Data records:
Start of Block
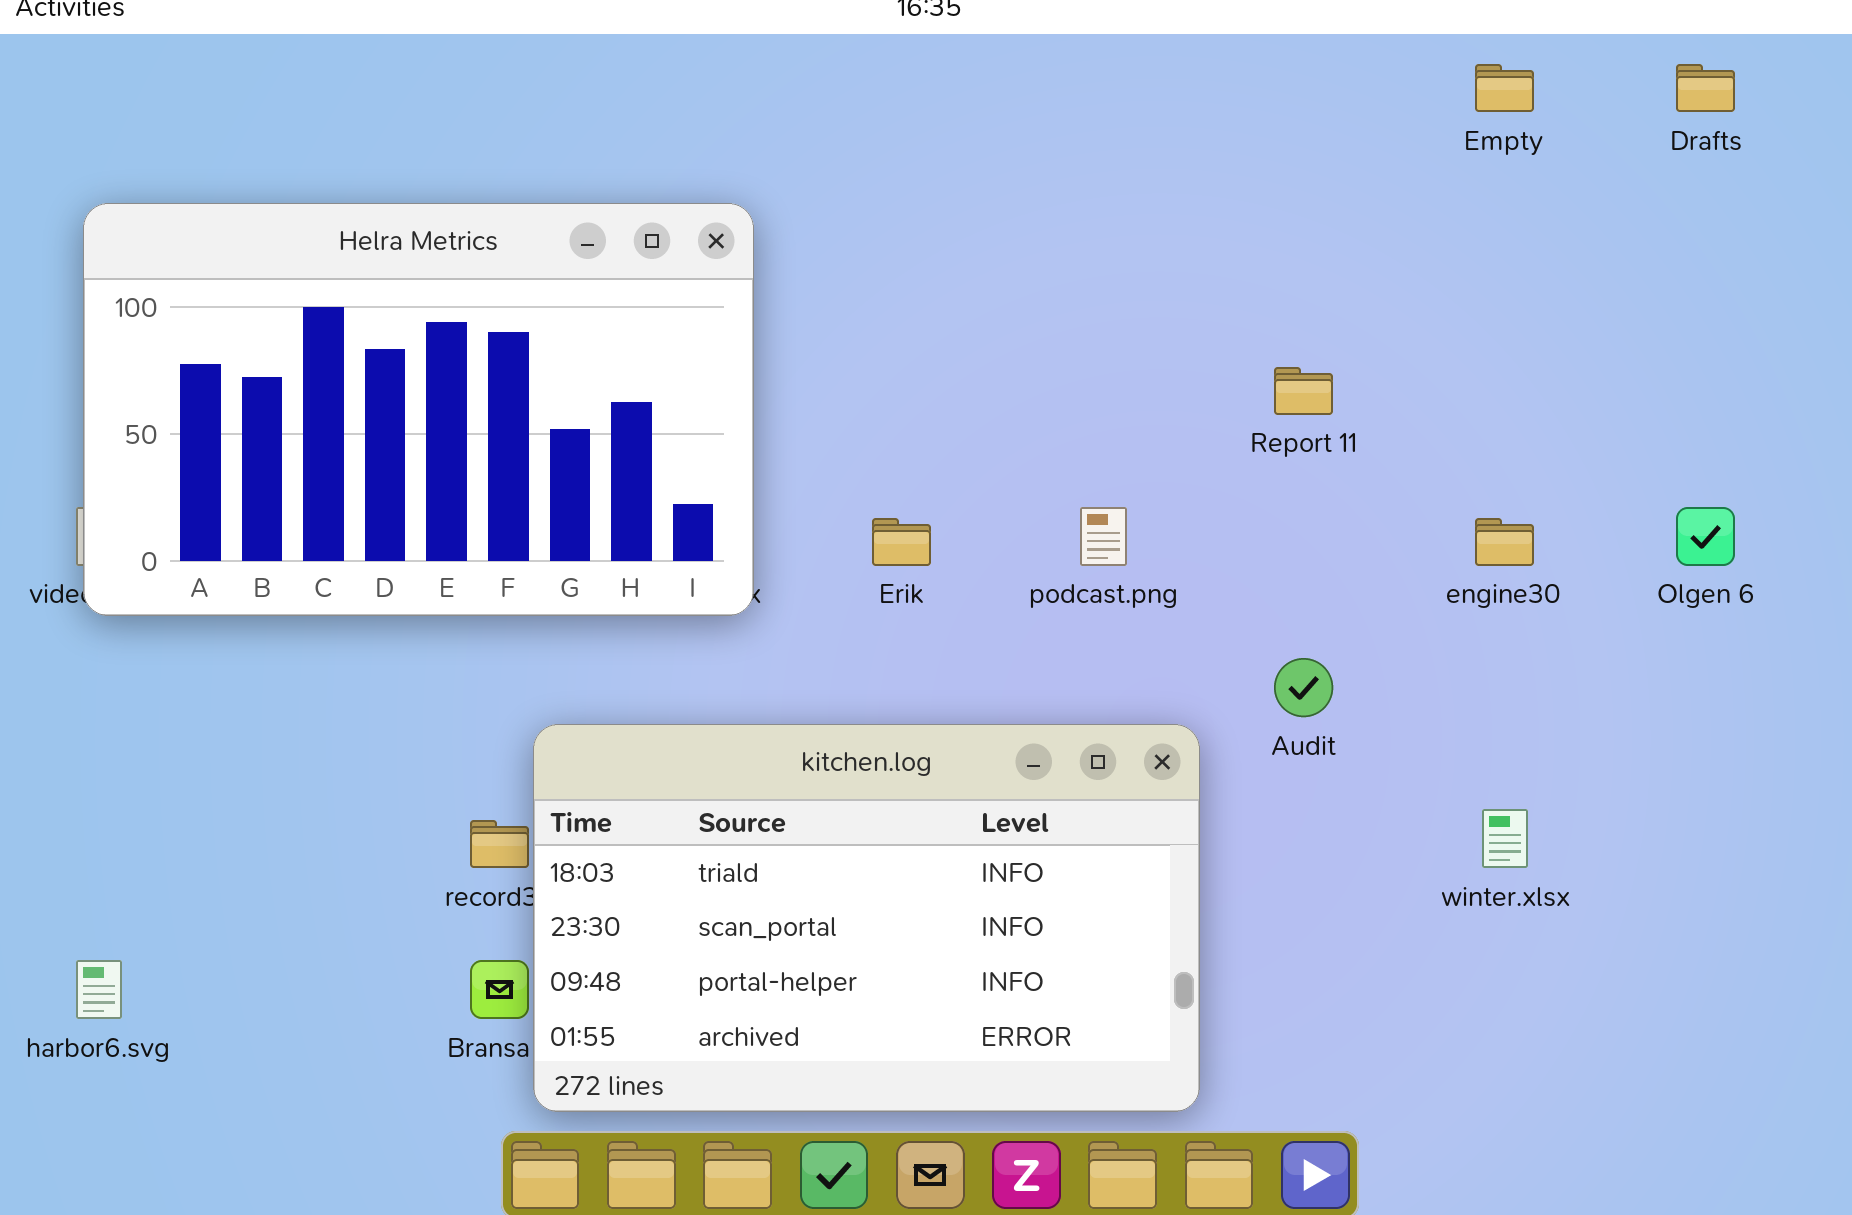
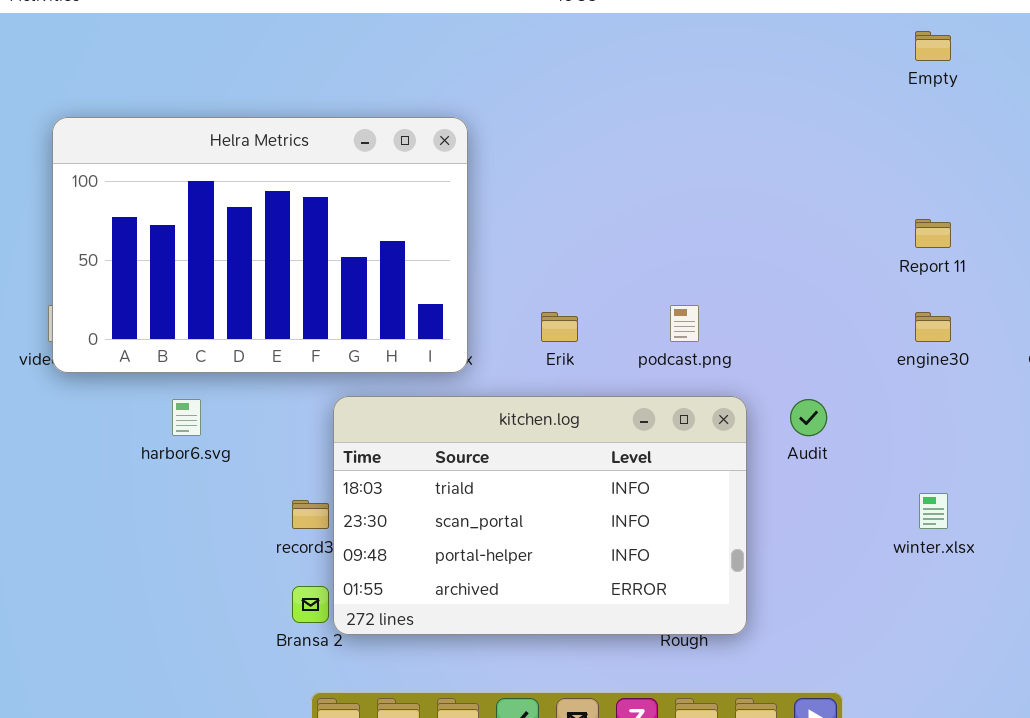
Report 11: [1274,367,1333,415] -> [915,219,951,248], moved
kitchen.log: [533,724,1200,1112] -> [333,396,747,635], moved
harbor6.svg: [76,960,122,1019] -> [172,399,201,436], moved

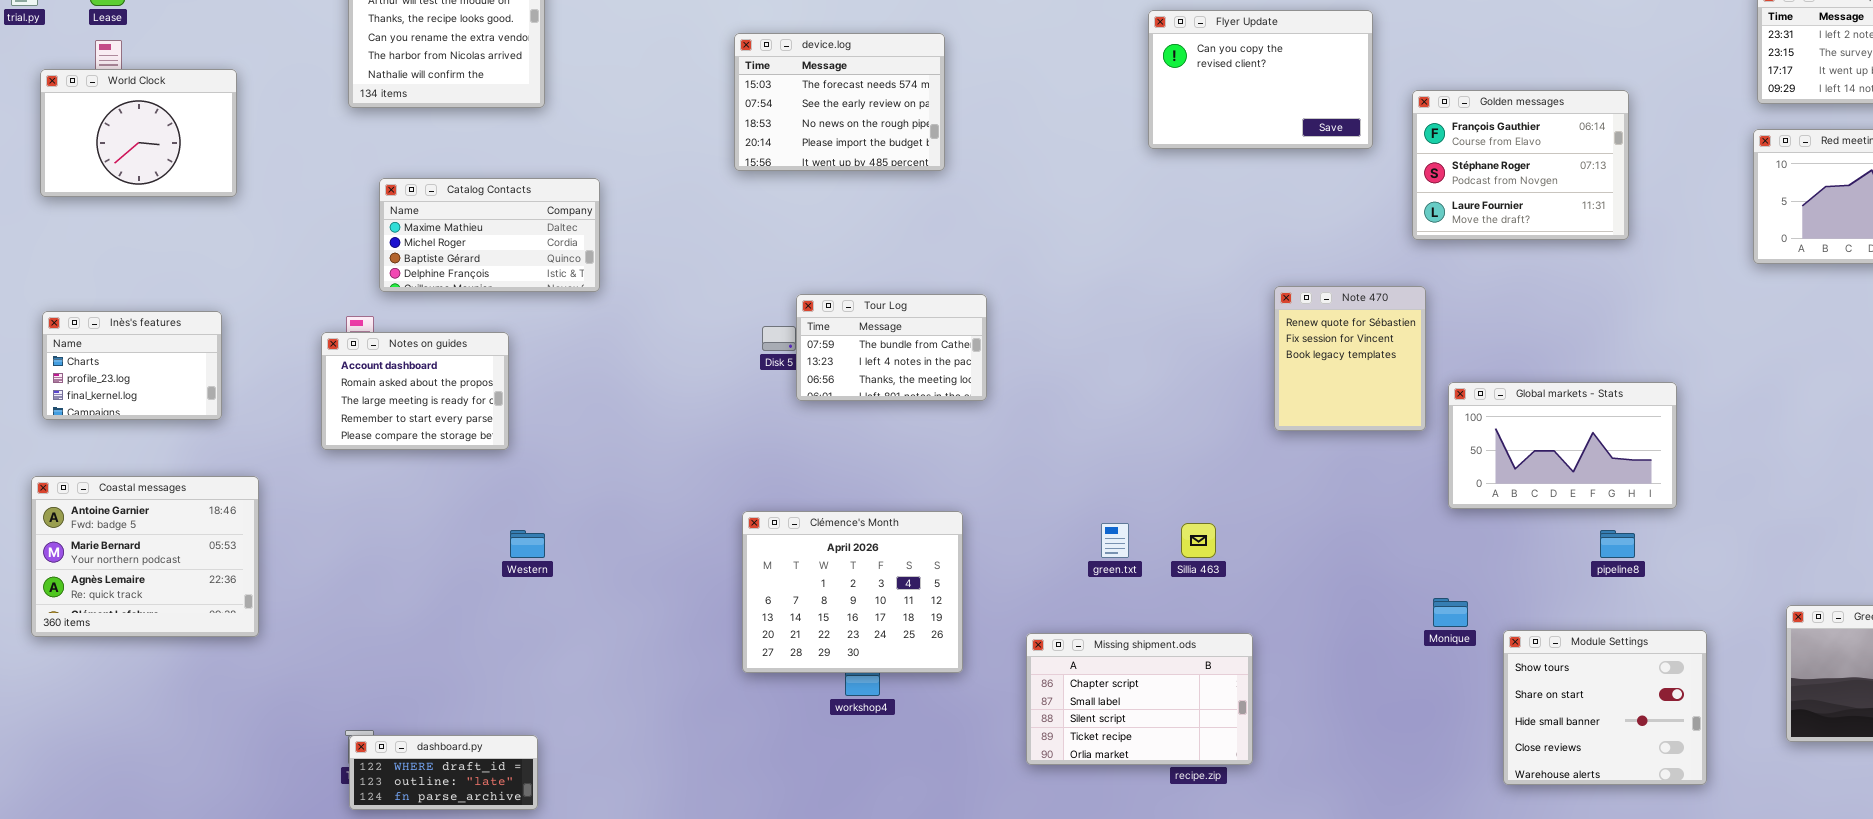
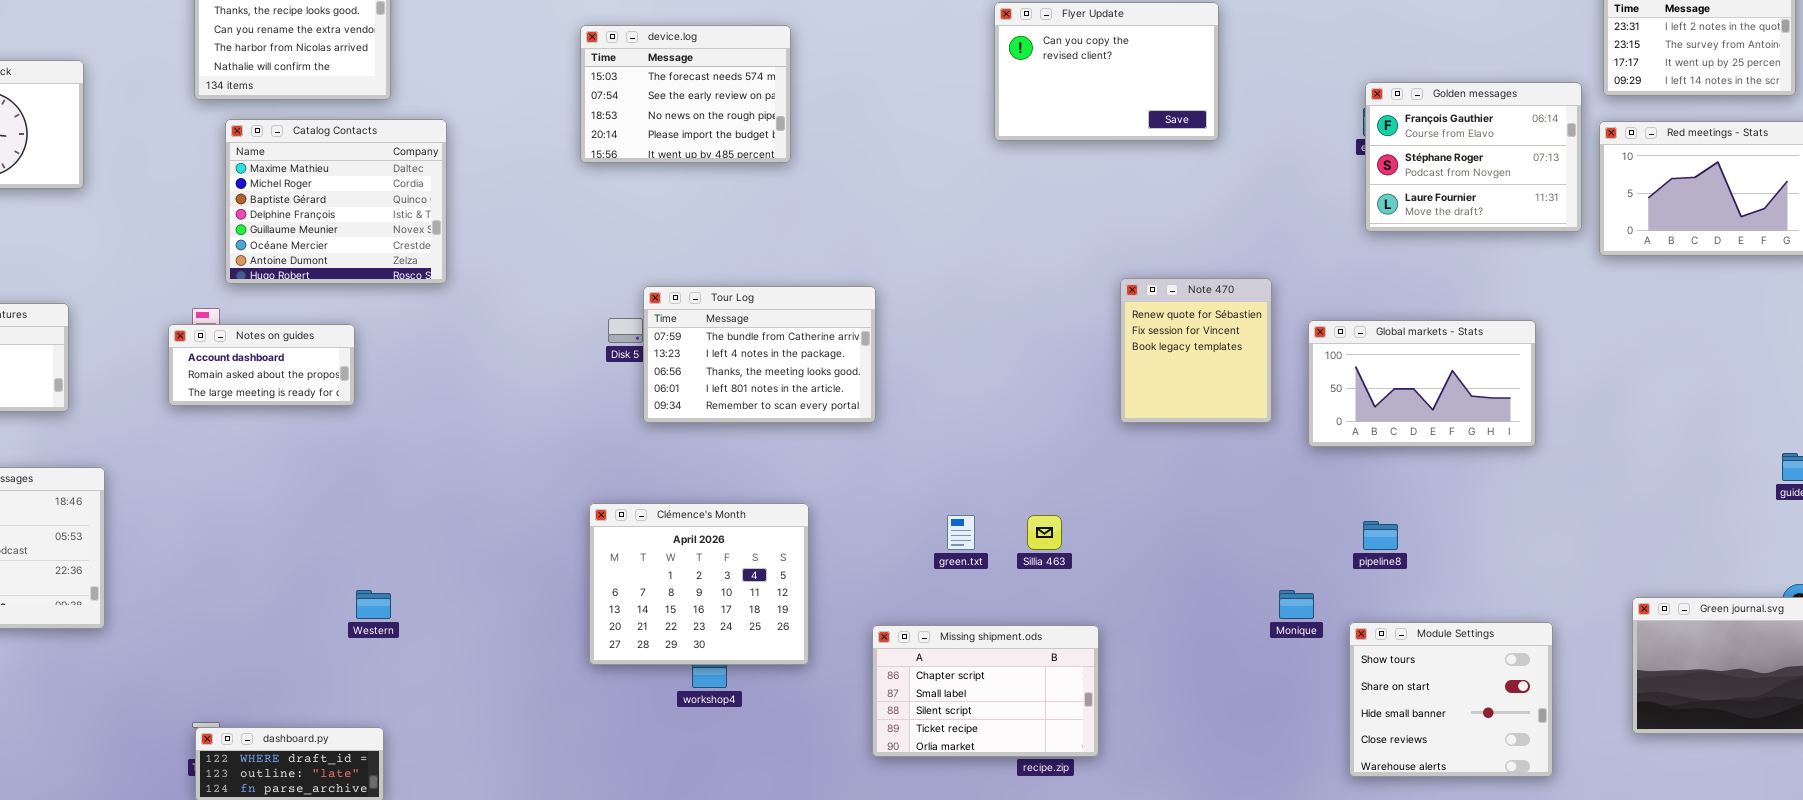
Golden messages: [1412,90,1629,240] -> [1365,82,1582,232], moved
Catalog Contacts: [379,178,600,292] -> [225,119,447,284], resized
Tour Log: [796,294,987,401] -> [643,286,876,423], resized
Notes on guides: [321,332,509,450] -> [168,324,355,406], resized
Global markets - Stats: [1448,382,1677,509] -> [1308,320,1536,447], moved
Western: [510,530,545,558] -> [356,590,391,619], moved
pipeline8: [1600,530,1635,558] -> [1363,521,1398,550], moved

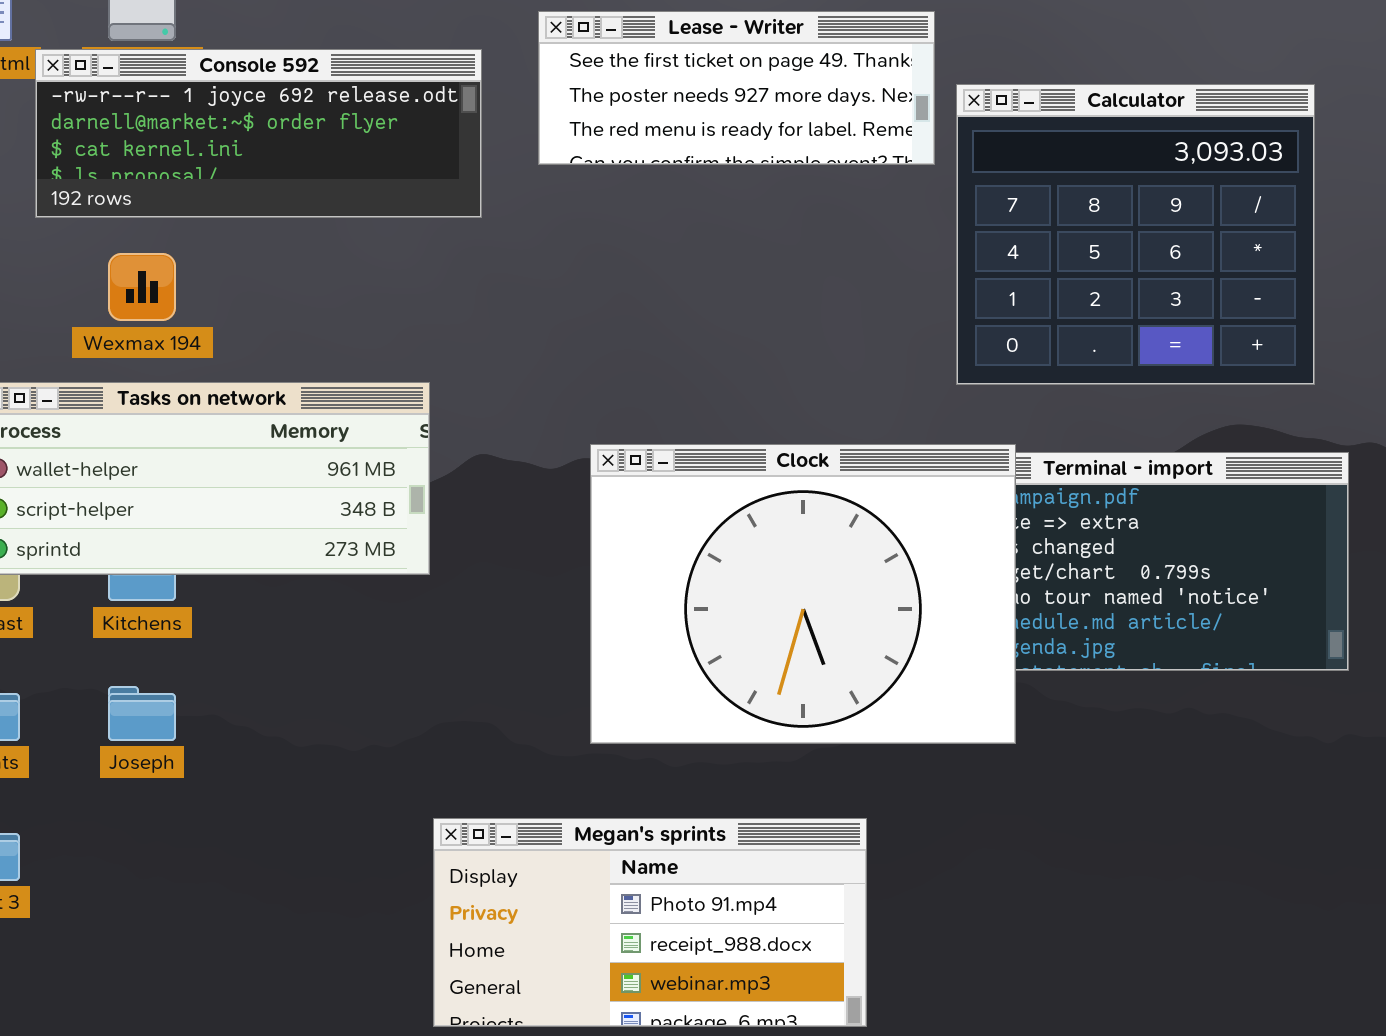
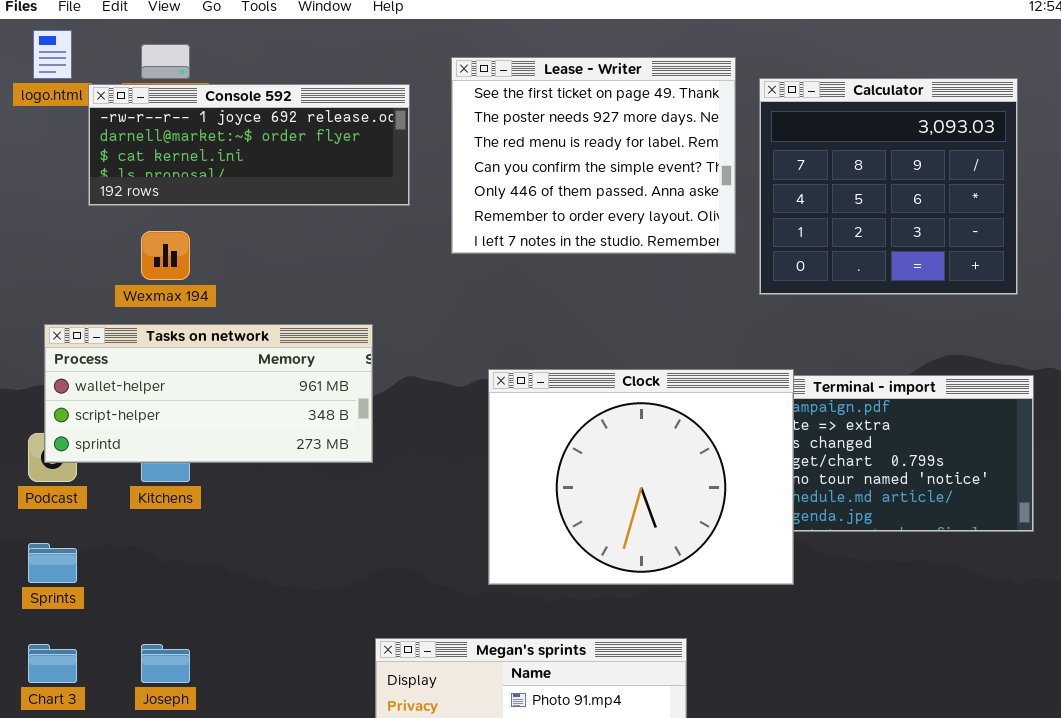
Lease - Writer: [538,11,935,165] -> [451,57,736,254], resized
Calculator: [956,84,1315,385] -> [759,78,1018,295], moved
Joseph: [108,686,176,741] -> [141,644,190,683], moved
End of Block
• DESCRIPTION OF THE TASK
Supply the count of lines in the entries that include "resized", and no other text.

• RESULT OF THIS TASK
4